* [What you need to do]:
Each record must be written out again exactly. Skip any picture it contains.

(Object correspondence data)
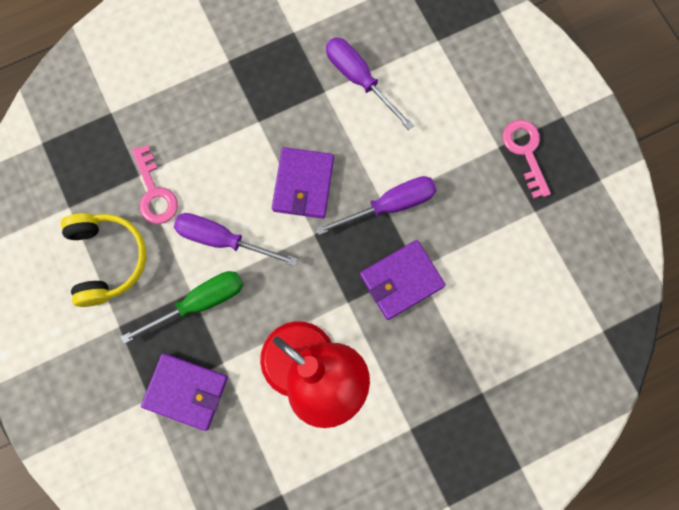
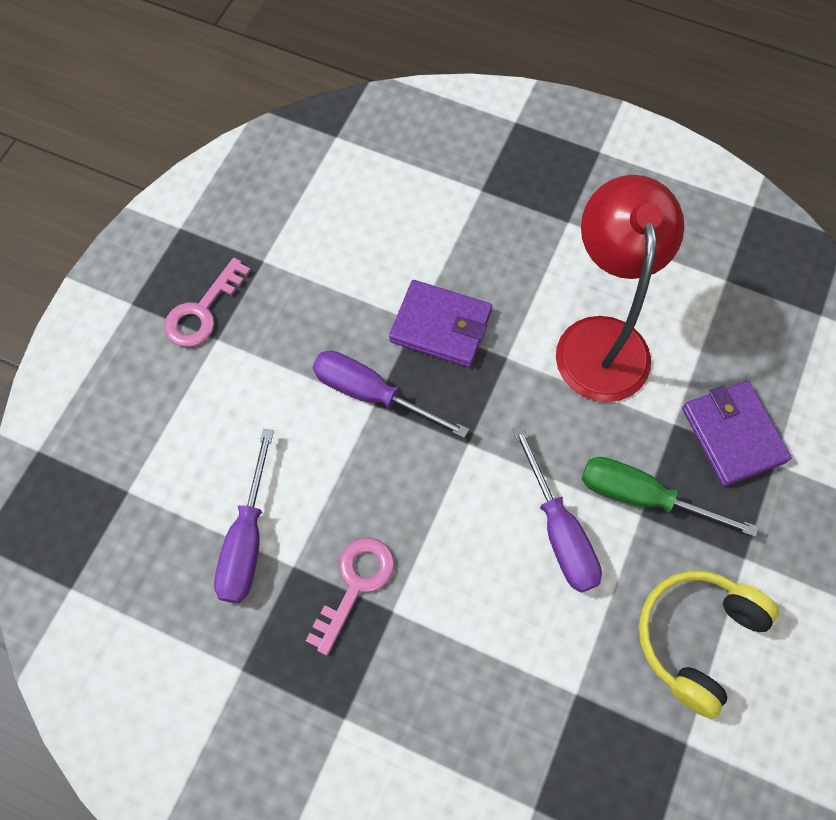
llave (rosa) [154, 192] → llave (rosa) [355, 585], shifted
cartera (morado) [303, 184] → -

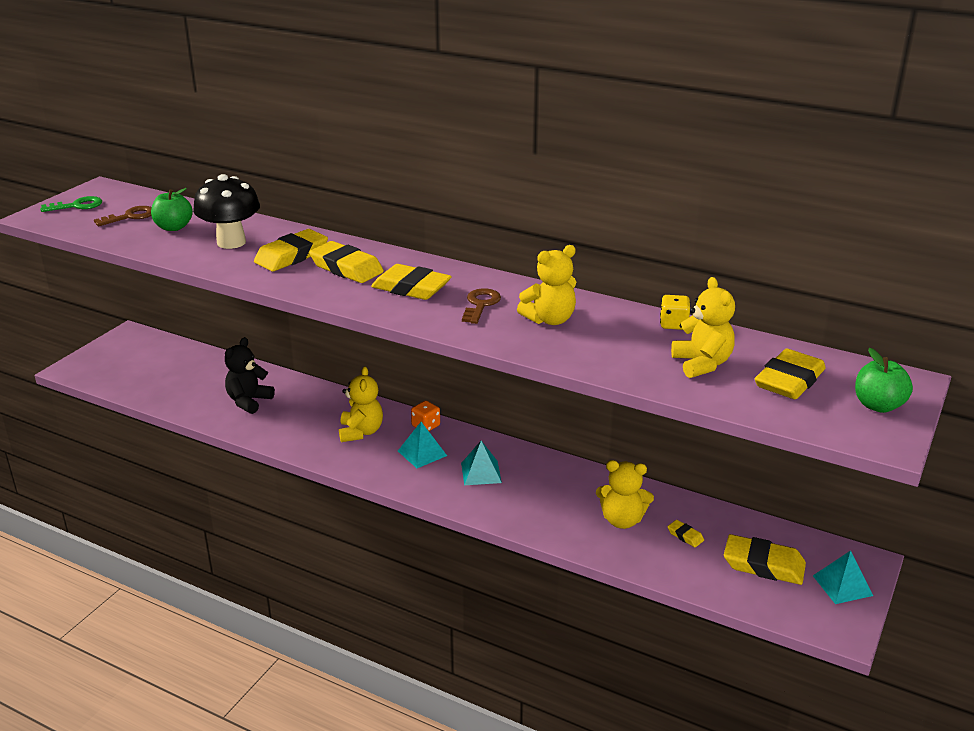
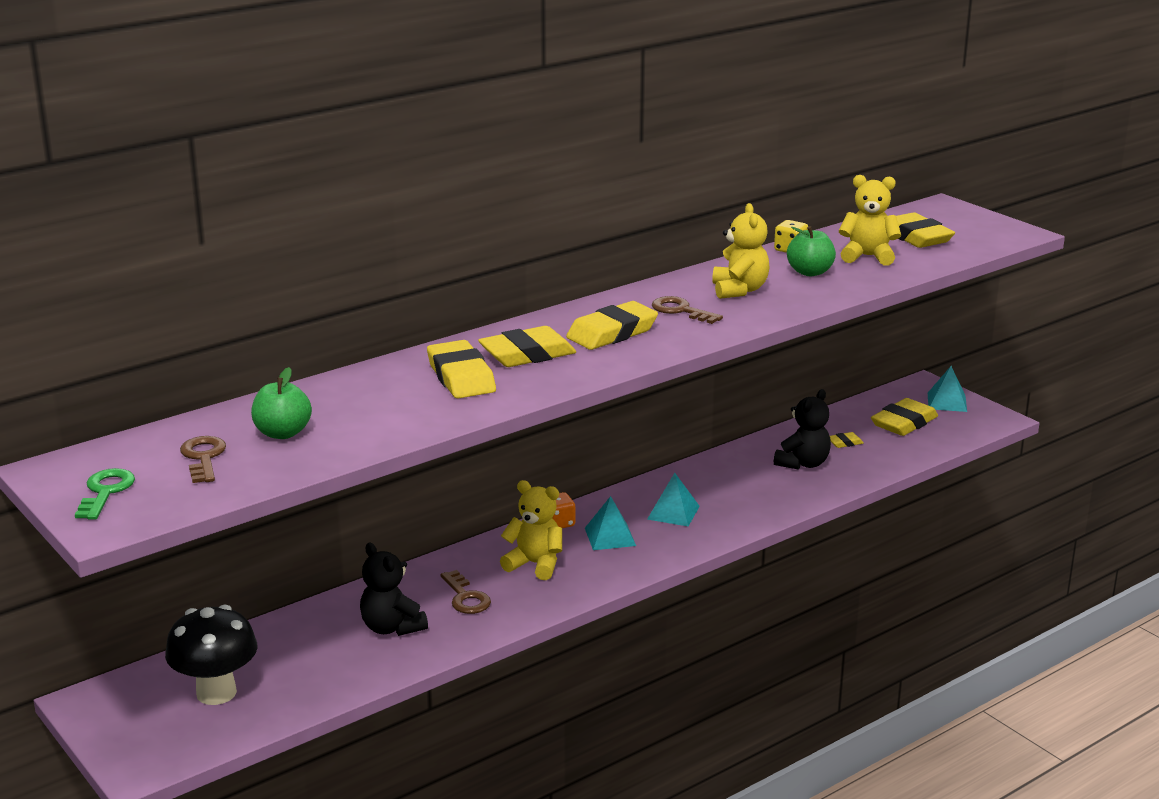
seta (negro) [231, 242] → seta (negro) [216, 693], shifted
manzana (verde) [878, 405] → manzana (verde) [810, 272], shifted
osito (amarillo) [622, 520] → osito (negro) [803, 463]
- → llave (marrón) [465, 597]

* [Response to the exercise]:
llave (rosa) [154, 192] → llave (rosa) [355, 585], shifted
cartera (morado) [303, 184] → -

seta (negro) [231, 242] → seta (negro) [216, 693], shifted
manzana (verde) [878, 405] → manzana (verde) [810, 272], shifted
osito (amarillo) [622, 520] → osito (negro) [803, 463]
- → llave (marrón) [465, 597]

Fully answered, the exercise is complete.